_ACTION ITEM_
Scan the lines below for "buffer" and copy the matches.

(Entries taken from a collection)
=-=-=

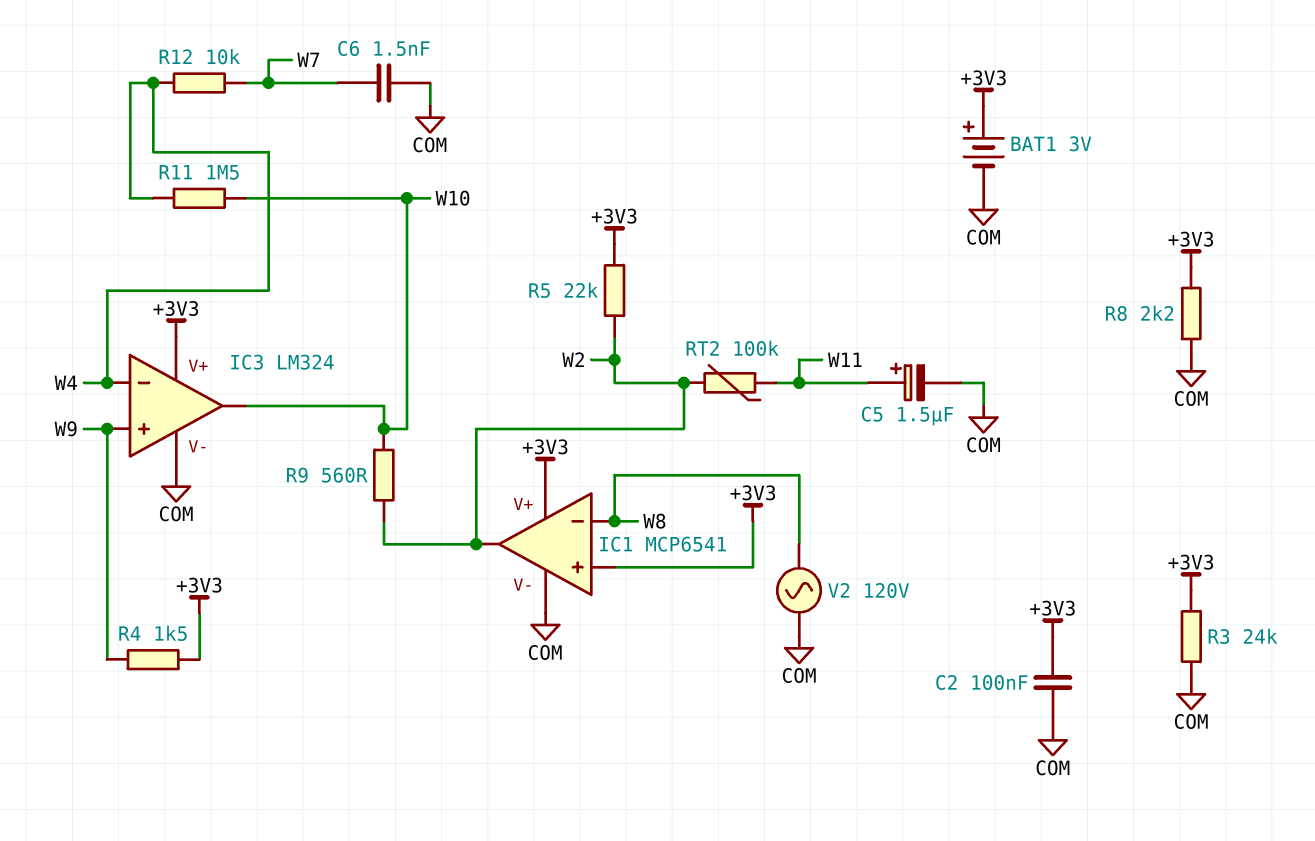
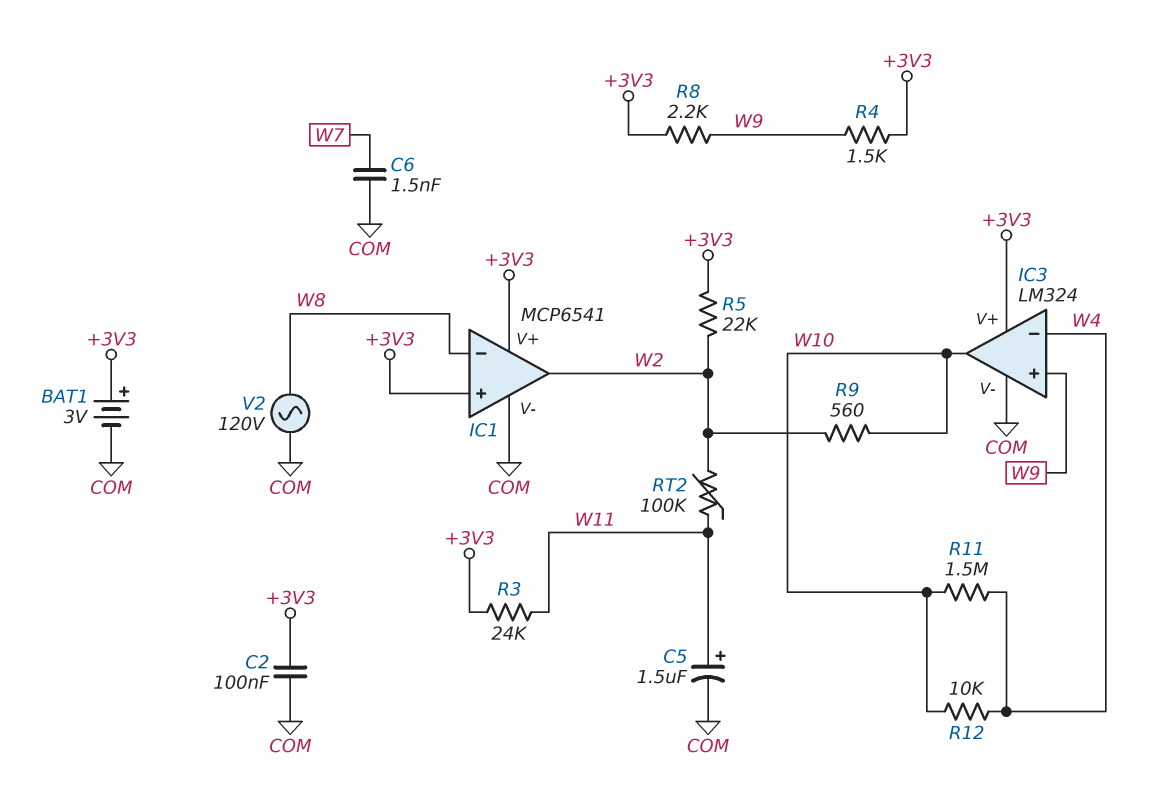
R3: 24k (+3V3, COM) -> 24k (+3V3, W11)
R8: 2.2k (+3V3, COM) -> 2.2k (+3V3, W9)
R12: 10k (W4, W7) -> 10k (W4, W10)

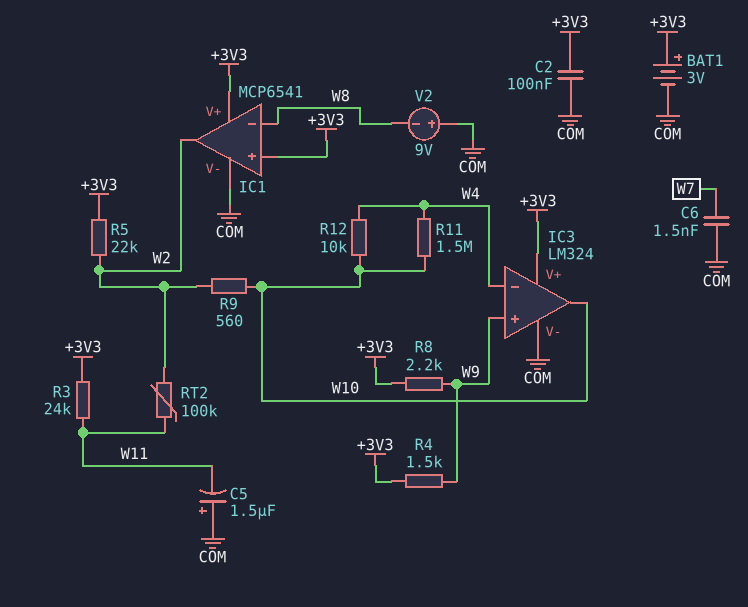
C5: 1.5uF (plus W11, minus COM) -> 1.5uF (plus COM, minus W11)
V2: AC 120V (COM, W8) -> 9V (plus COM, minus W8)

=-=-=

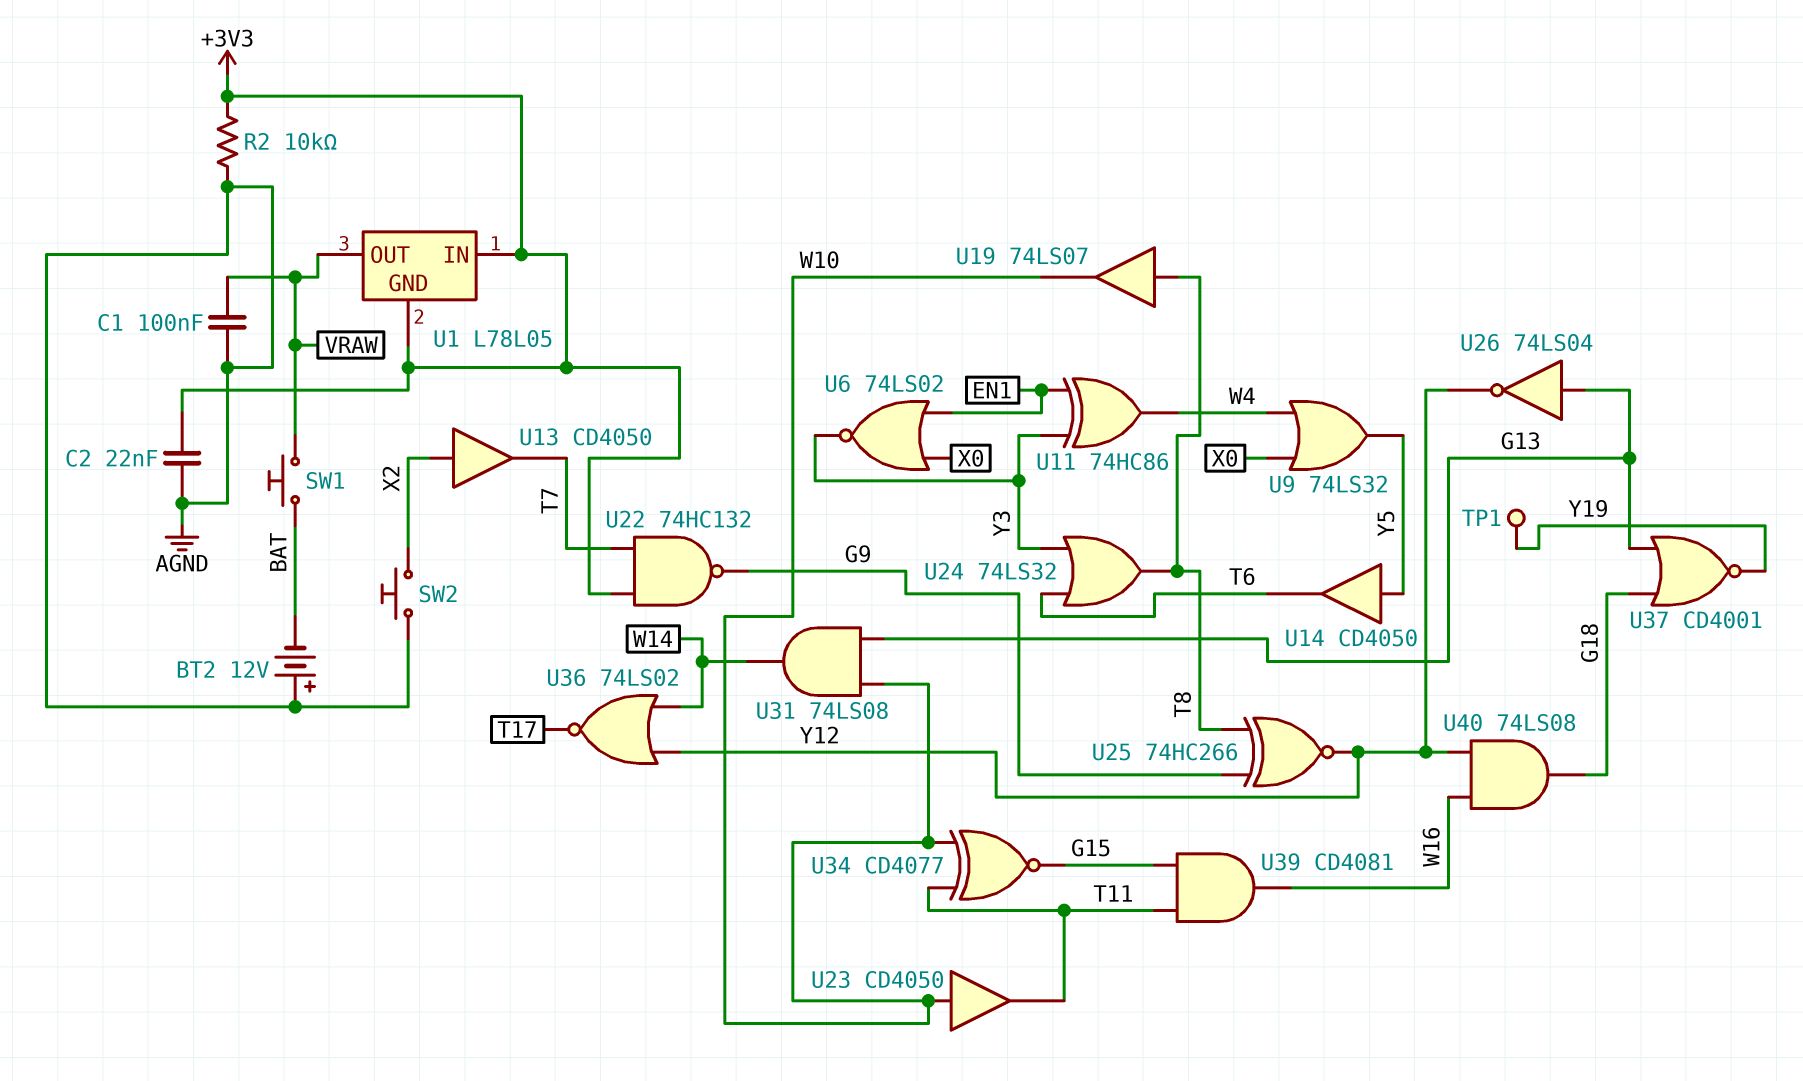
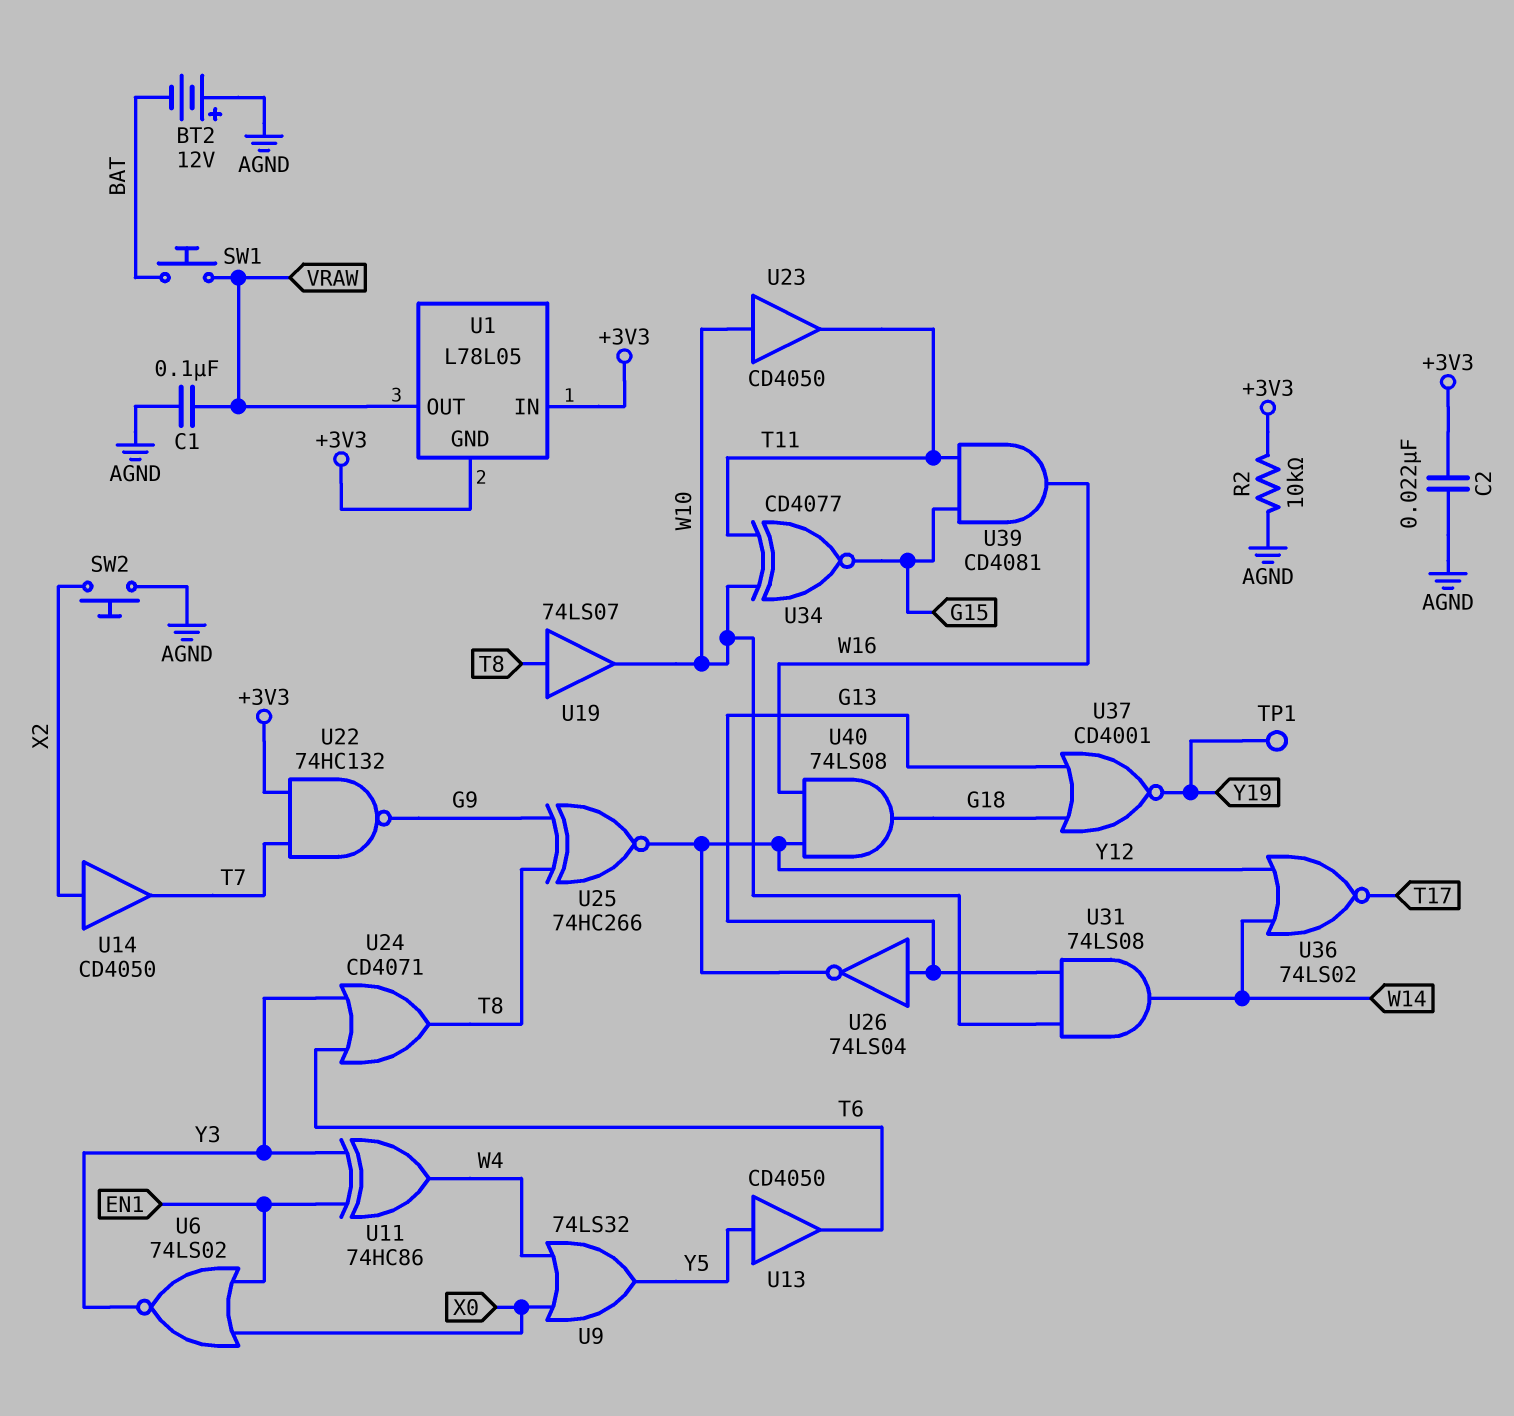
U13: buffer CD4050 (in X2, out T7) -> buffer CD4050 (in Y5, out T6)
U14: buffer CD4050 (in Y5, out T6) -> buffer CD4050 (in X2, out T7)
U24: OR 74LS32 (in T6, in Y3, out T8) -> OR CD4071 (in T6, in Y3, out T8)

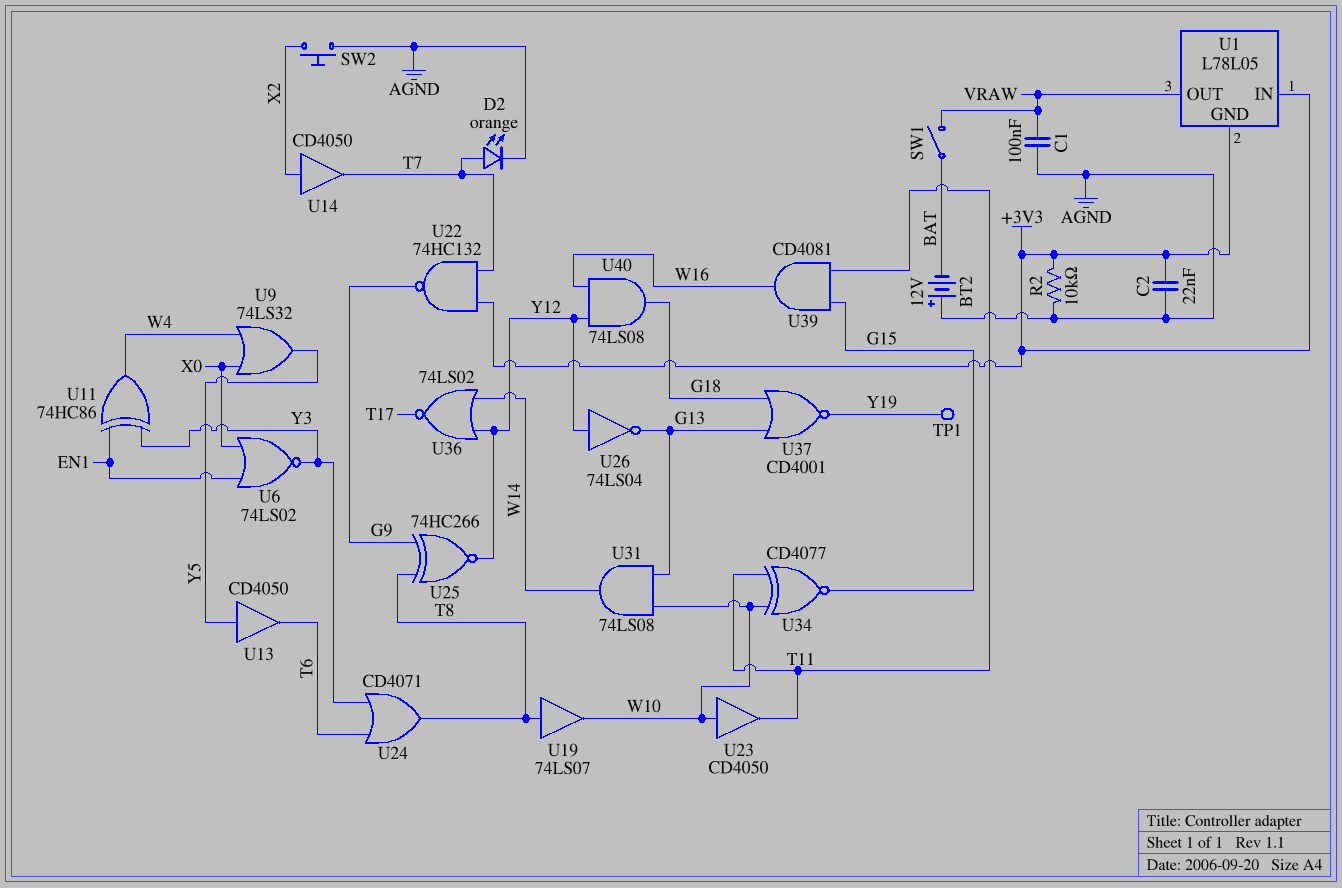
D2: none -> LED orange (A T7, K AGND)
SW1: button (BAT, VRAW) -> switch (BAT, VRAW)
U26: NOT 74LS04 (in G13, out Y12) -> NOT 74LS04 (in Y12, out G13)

=-=-=

_ANSWER BELOW_
U13: buffer CD4050 (in X2, out T7) -> buffer CD4050 (in Y5, out T6)
U14: buffer CD4050 (in Y5, out T6) -> buffer CD4050 (in X2, out T7)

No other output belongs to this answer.